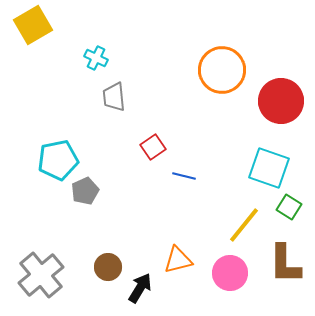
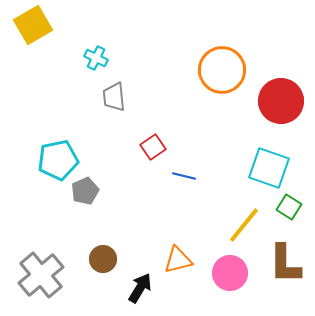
brown circle: moved 5 px left, 8 px up
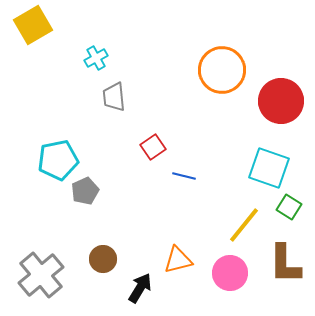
cyan cross: rotated 35 degrees clockwise
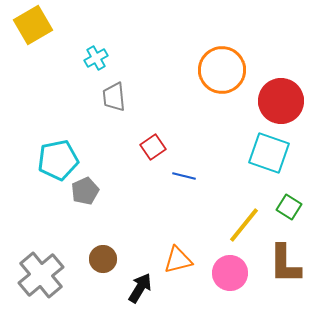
cyan square: moved 15 px up
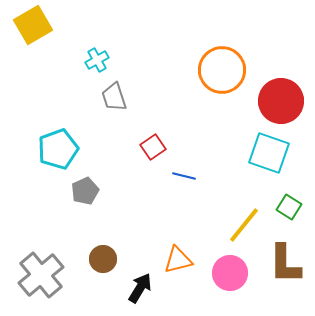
cyan cross: moved 1 px right, 2 px down
gray trapezoid: rotated 12 degrees counterclockwise
cyan pentagon: moved 11 px up; rotated 9 degrees counterclockwise
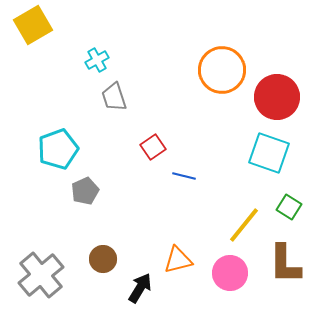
red circle: moved 4 px left, 4 px up
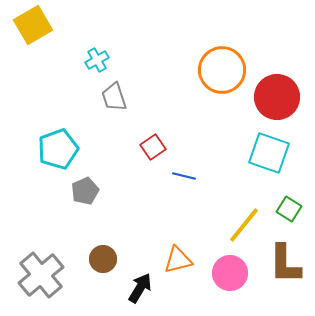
green square: moved 2 px down
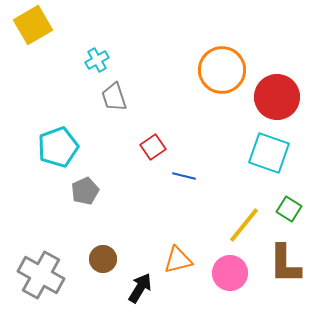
cyan pentagon: moved 2 px up
gray cross: rotated 21 degrees counterclockwise
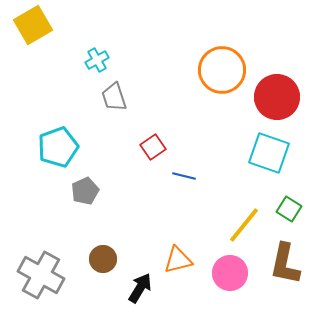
brown L-shape: rotated 12 degrees clockwise
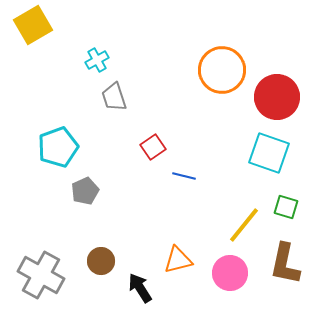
green square: moved 3 px left, 2 px up; rotated 15 degrees counterclockwise
brown circle: moved 2 px left, 2 px down
black arrow: rotated 64 degrees counterclockwise
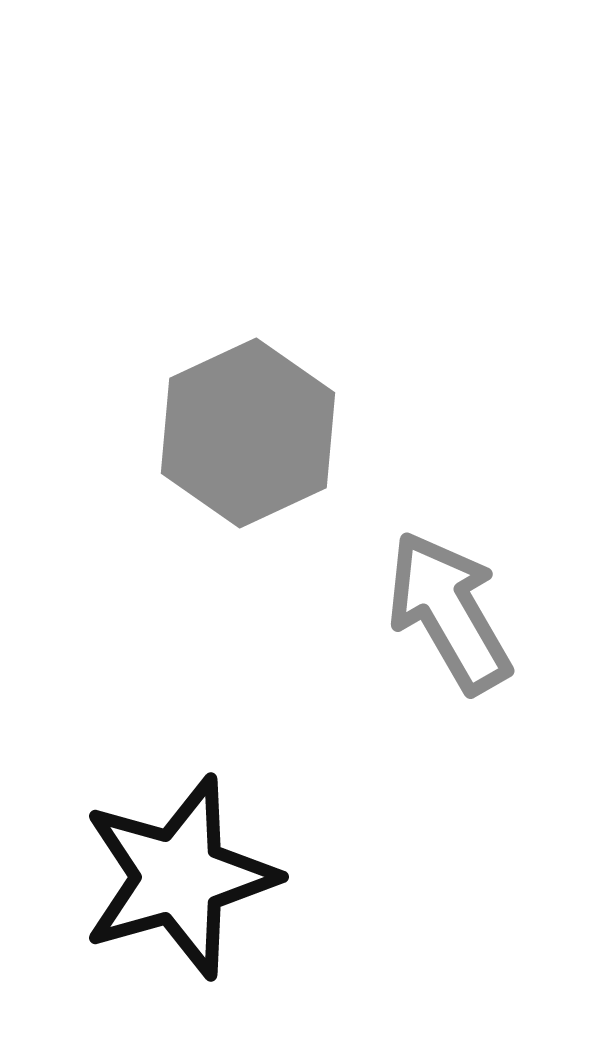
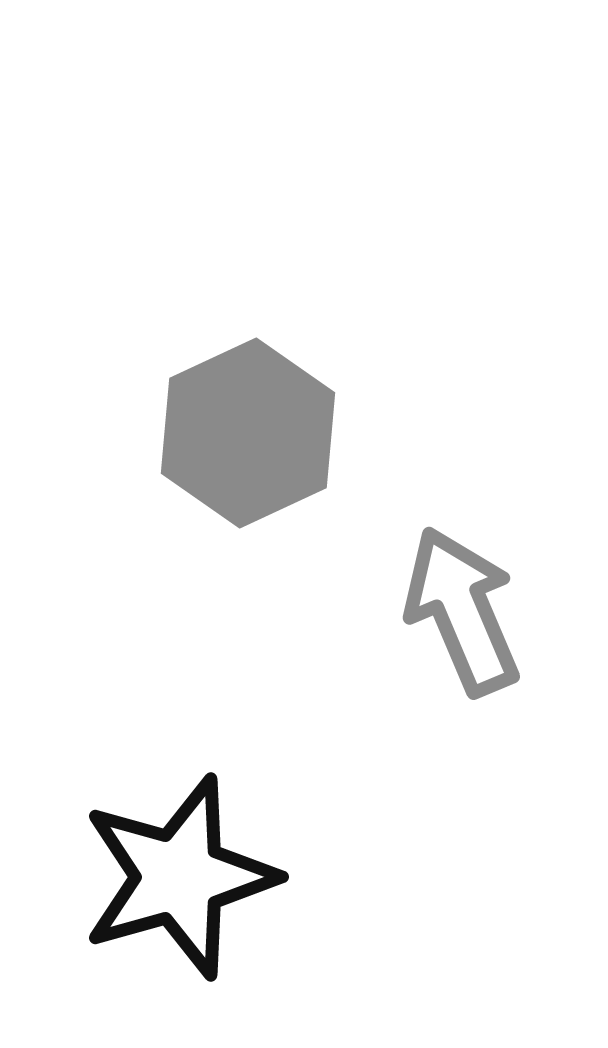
gray arrow: moved 13 px right, 1 px up; rotated 7 degrees clockwise
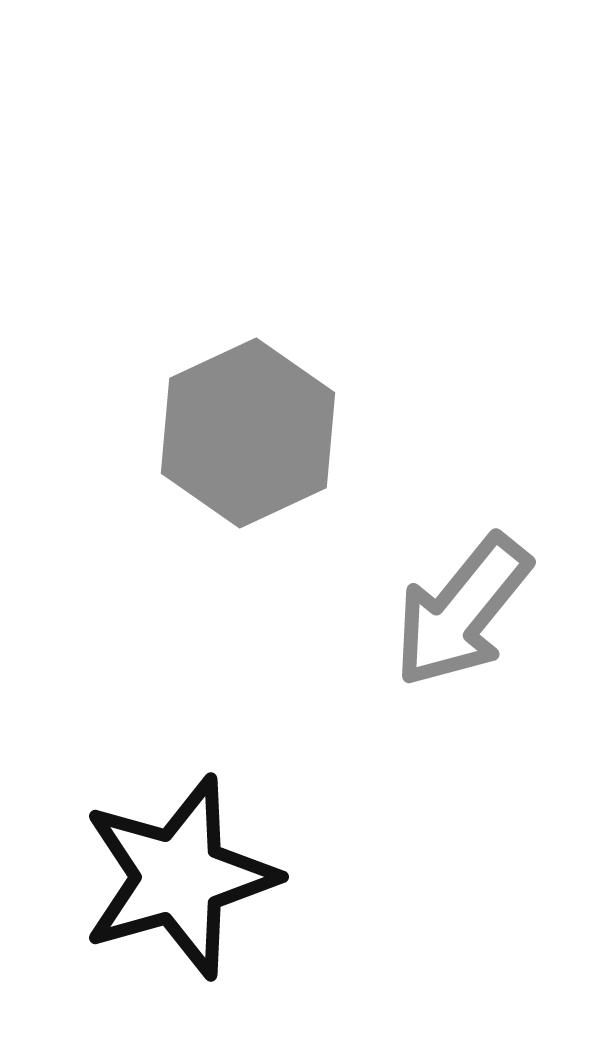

----------------------------------------

Instructions for the task:
Please copy the lines on how the shapes moved or turned in all the entries above word for word, leaving out the pictures.

Answer to this task:
brown circle: moved 5 px left, 8 px up
cyan cross: rotated 35 degrees clockwise
cyan square: moved 15 px up
cyan cross: moved 1 px right, 2 px down
gray trapezoid: rotated 12 degrees counterclockwise
cyan pentagon: moved 11 px up; rotated 9 degrees counterclockwise
red circle: moved 4 px left, 4 px up
green square: moved 2 px down
cyan pentagon: moved 2 px up
gray cross: rotated 21 degrees counterclockwise
brown L-shape: rotated 12 degrees clockwise
green square: moved 3 px left, 2 px up; rotated 15 degrees counterclockwise
brown circle: moved 2 px left, 2 px down
black arrow: rotated 64 degrees counterclockwise
gray arrow: moved 13 px right, 1 px up; rotated 7 degrees clockwise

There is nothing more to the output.